Structured diff data
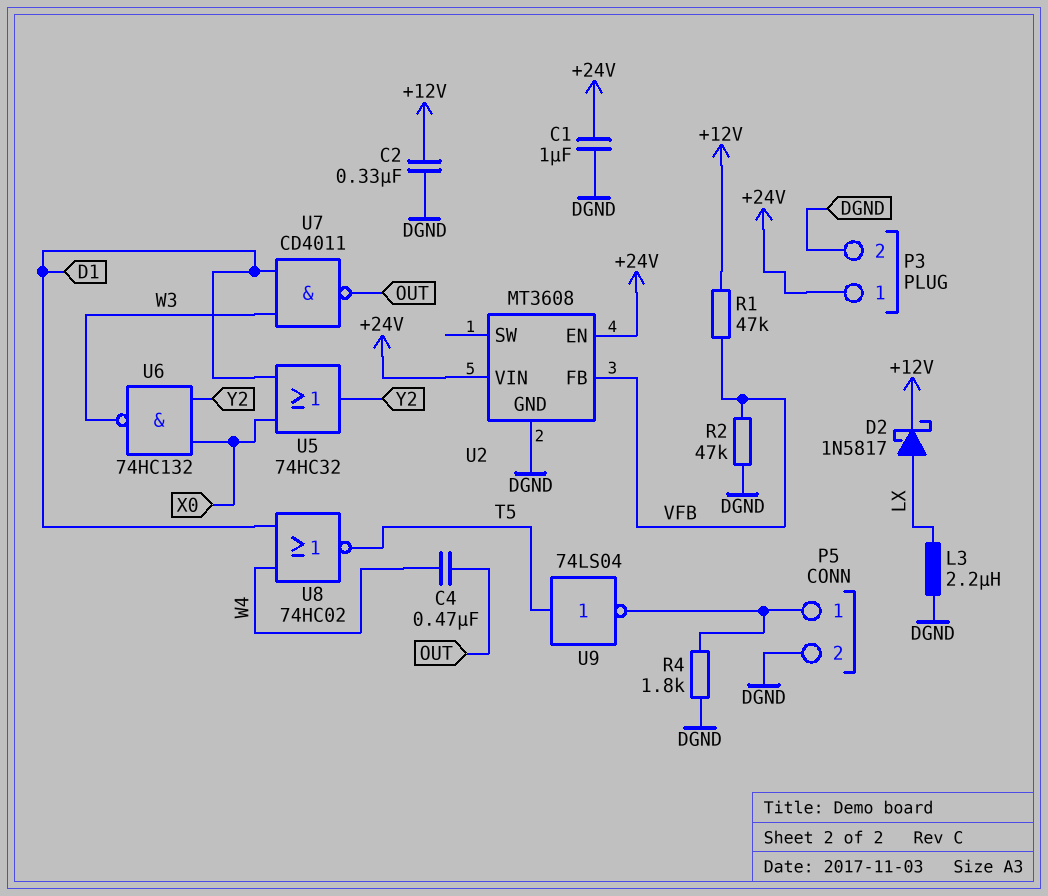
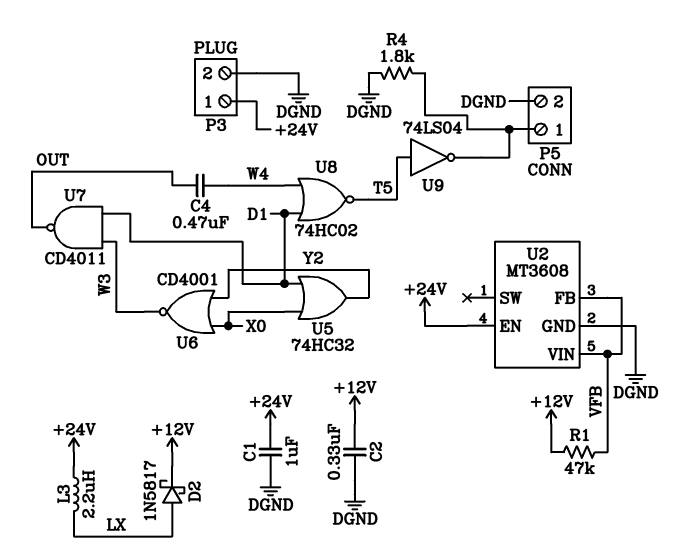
L3: 2.2uH (DGND, LX) -> 2.2uH (+24V, LX)
R2: 47k (DGND, VFB) -> none
U2 pin VIN: +24V -> VFB
U6: NAND 74HC132 (in X0, in Y2, out W3) -> NOR CD4001 (in X0, in Y2, out W3)

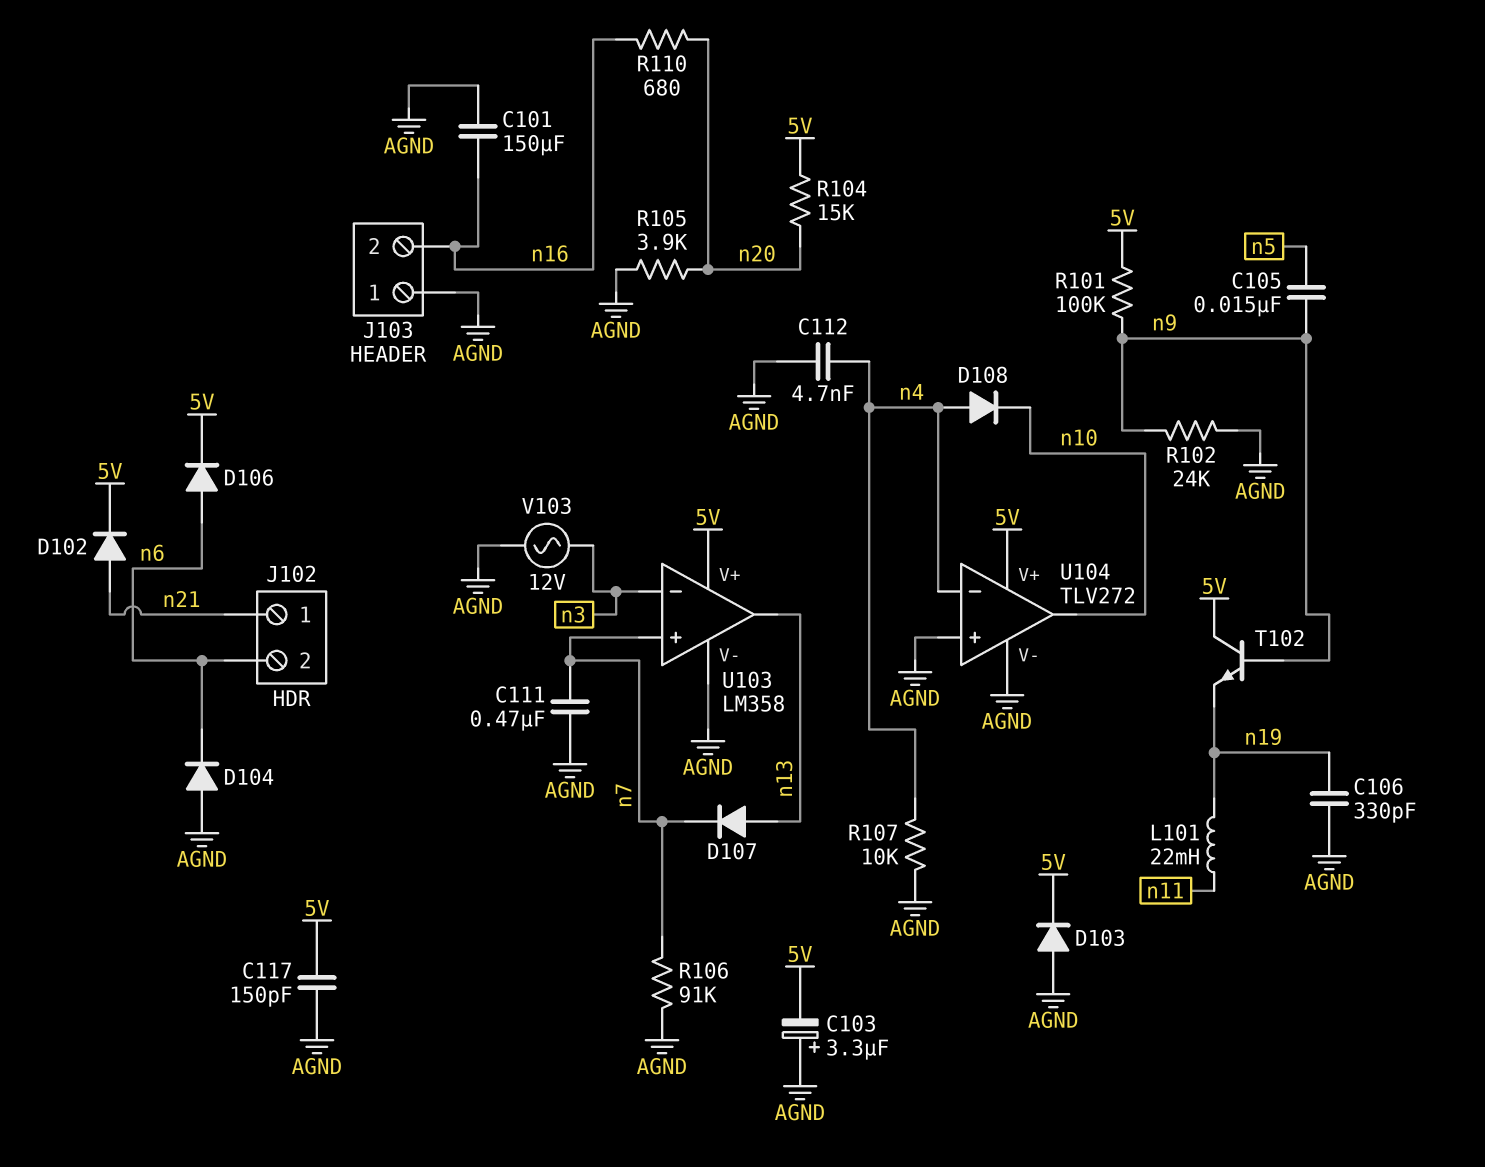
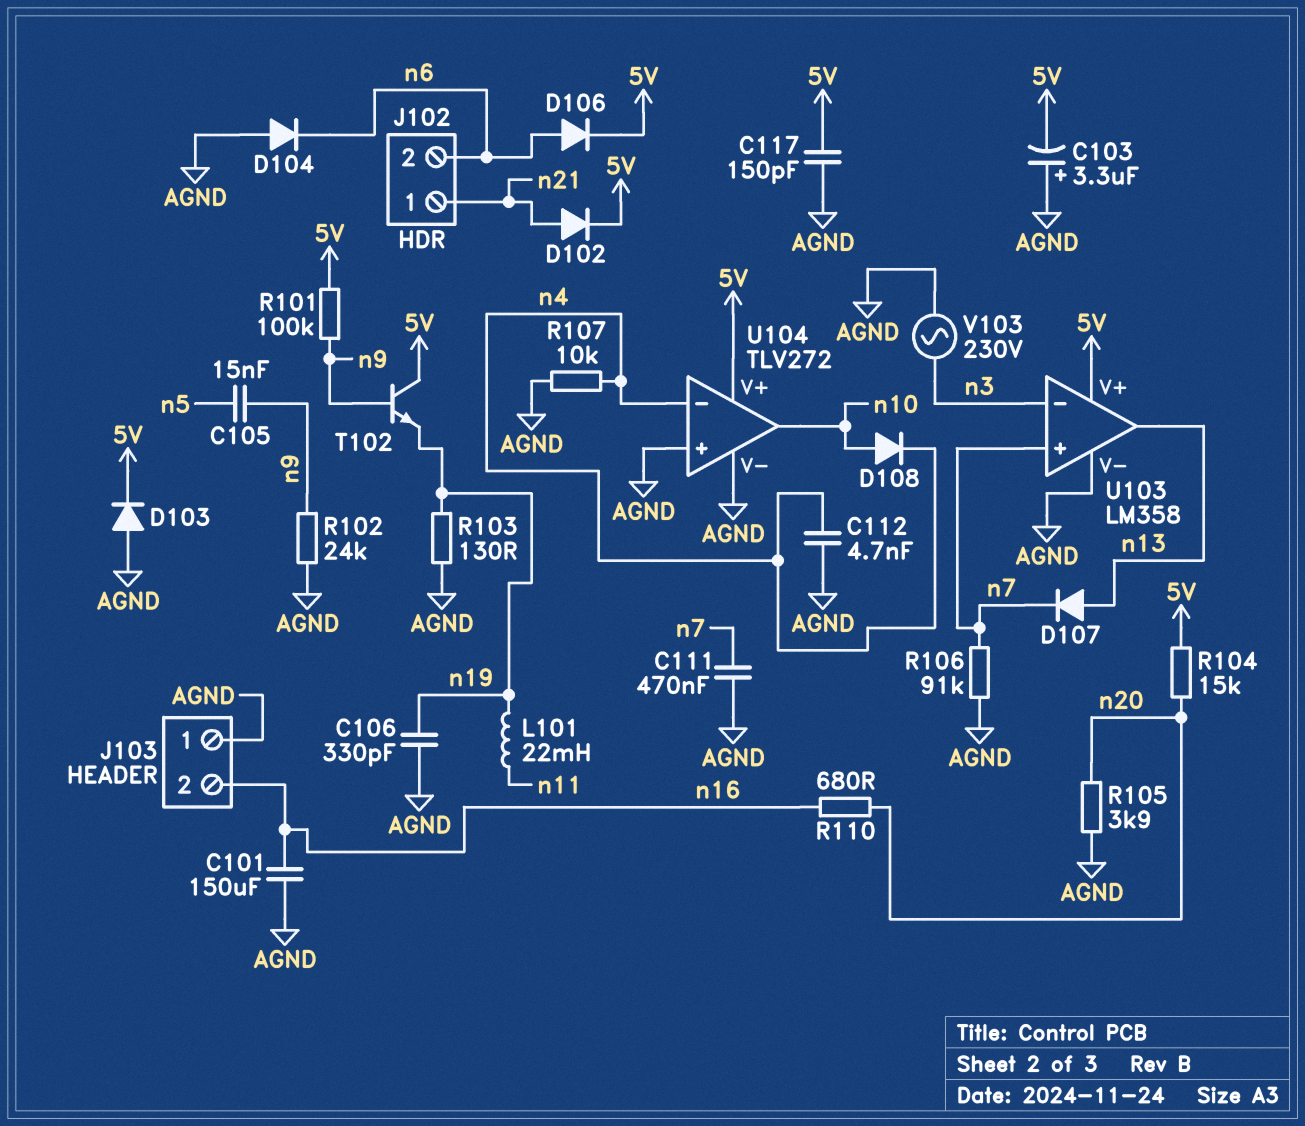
D108: diode (A n4, K n10) -> diode (A n10, K n4)
R103: none -> 130 (AGND, n19)
V103: AC 12V (AGND, n3) -> AC 230V (AGND, n3)

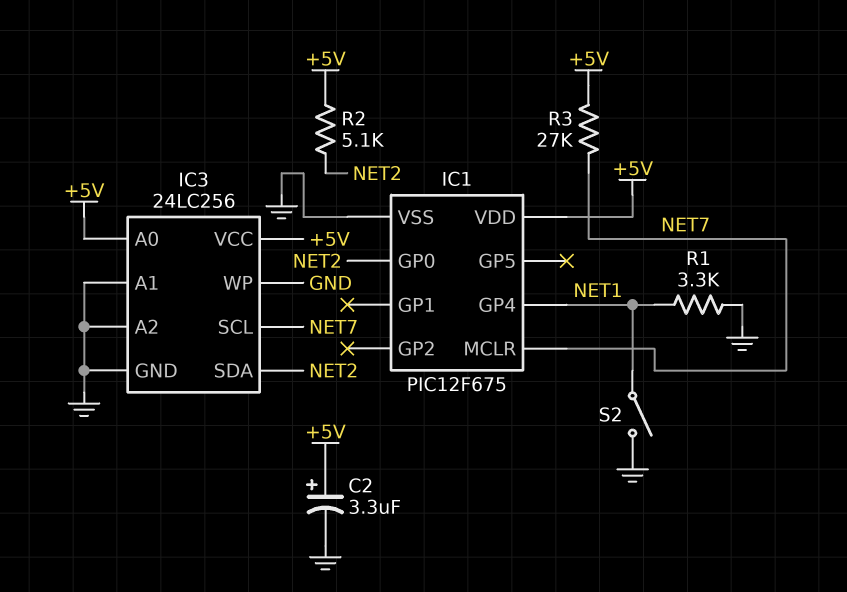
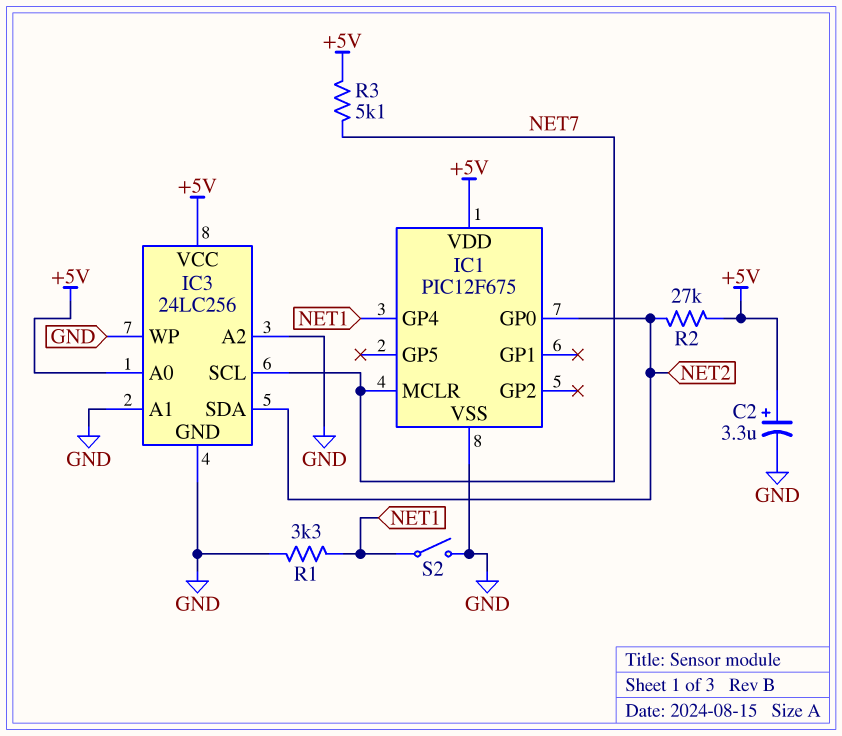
R2: 5.1k (+5V, NET2) -> 27k (+5V, NET2)
R3: 27k (+5V, NET7) -> 5.1k (+5V, NET7)

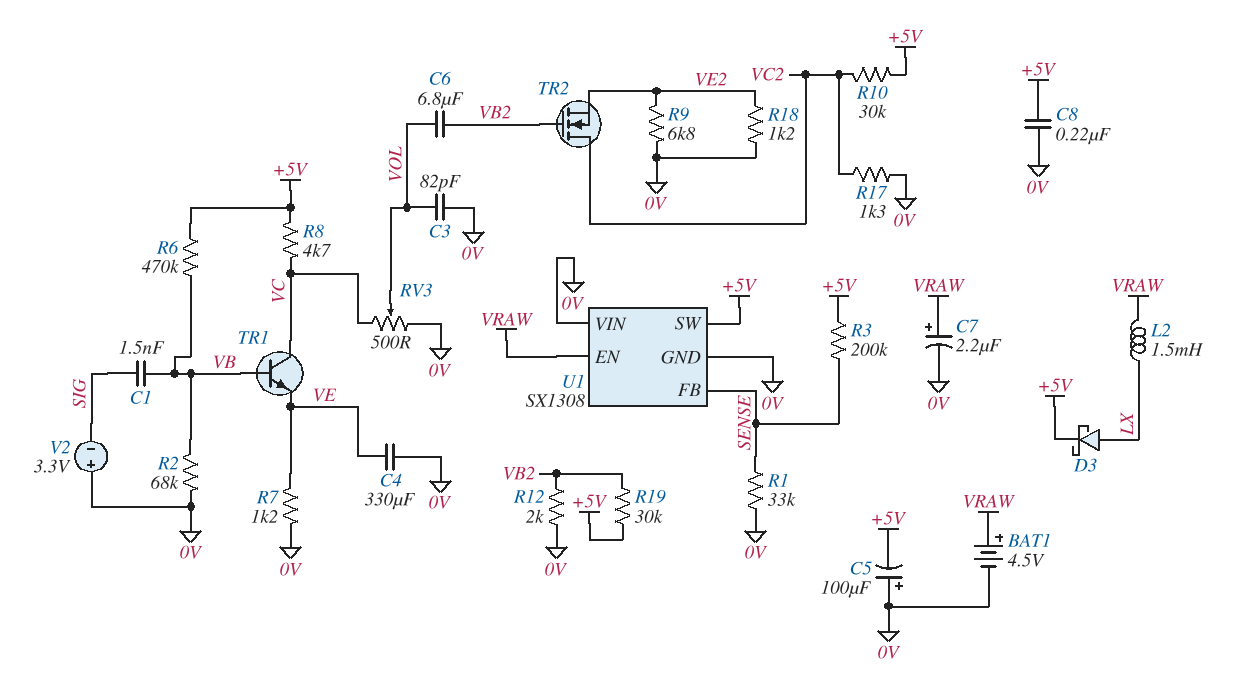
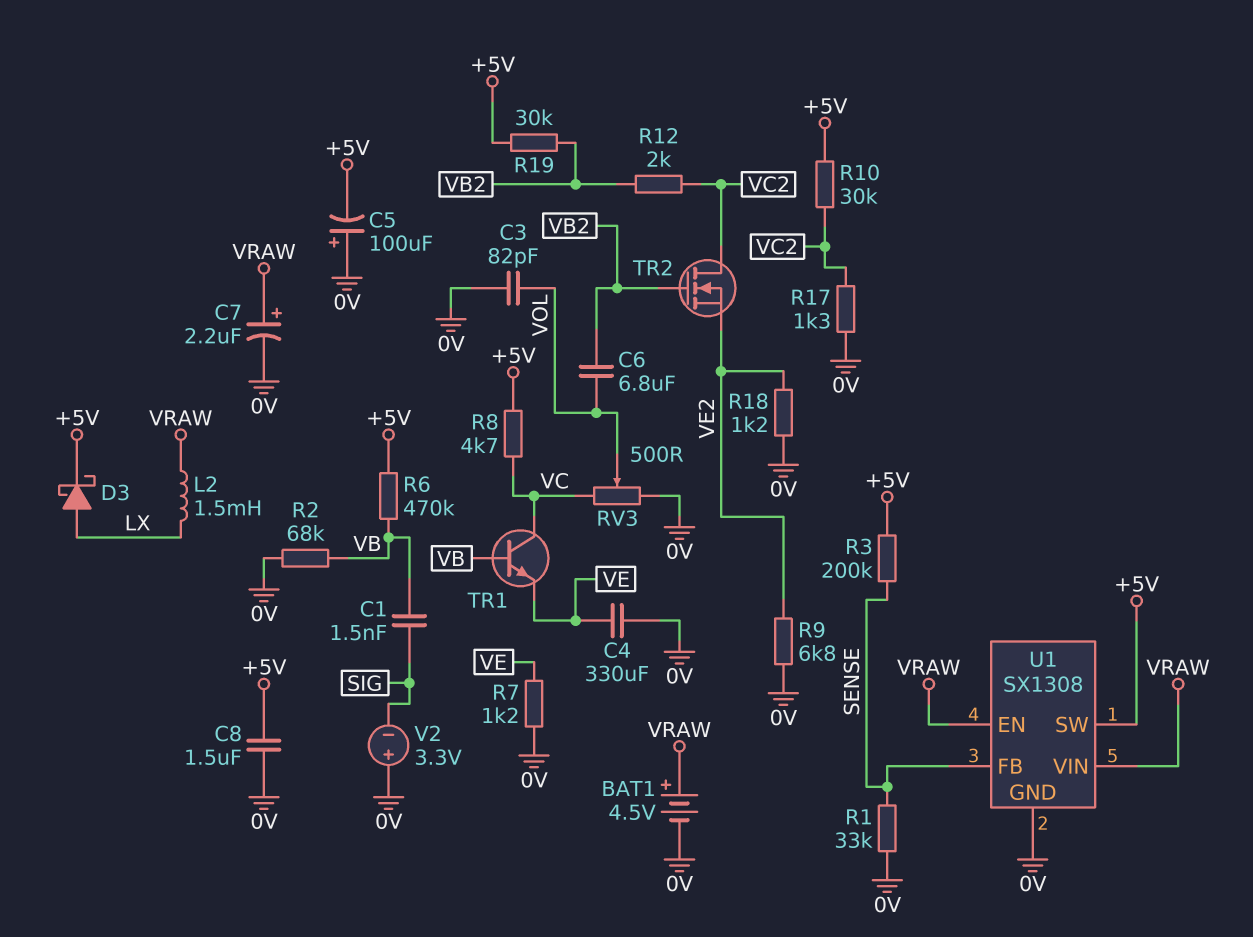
C8: 220nF (+5V, 0V) -> 1.5uF (+5V, 0V)
R12: 2k (0V, VB2) -> 2k (VB2, VC2)
U1 pin VIN: 0V -> VRAW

- **YOUR ASSIGNMENT**:
Instructions for the copy: start at the first entry, stop after the line containing "C8: 220nF (+5V, 0V) -> 1.5uF (+5V, 0V)", keep every line exact, and drop the pictures.

- **WRITTEN RESPONSE**:
L3: 2.2uH (DGND, LX) -> 2.2uH (+24V, LX)
R2: 47k (DGND, VFB) -> none
U2 pin VIN: +24V -> VFB
U6: NAND 74HC132 (in X0, in Y2, out W3) -> NOR CD4001 (in X0, in Y2, out W3)

D108: diode (A n4, K n10) -> diode (A n10, K n4)
R103: none -> 130 (AGND, n19)
V103: AC 12V (AGND, n3) -> AC 230V (AGND, n3)

R2: 5.1k (+5V, NET2) -> 27k (+5V, NET2)
R3: 27k (+5V, NET7) -> 5.1k (+5V, NET7)

C8: 220nF (+5V, 0V) -> 1.5uF (+5V, 0V)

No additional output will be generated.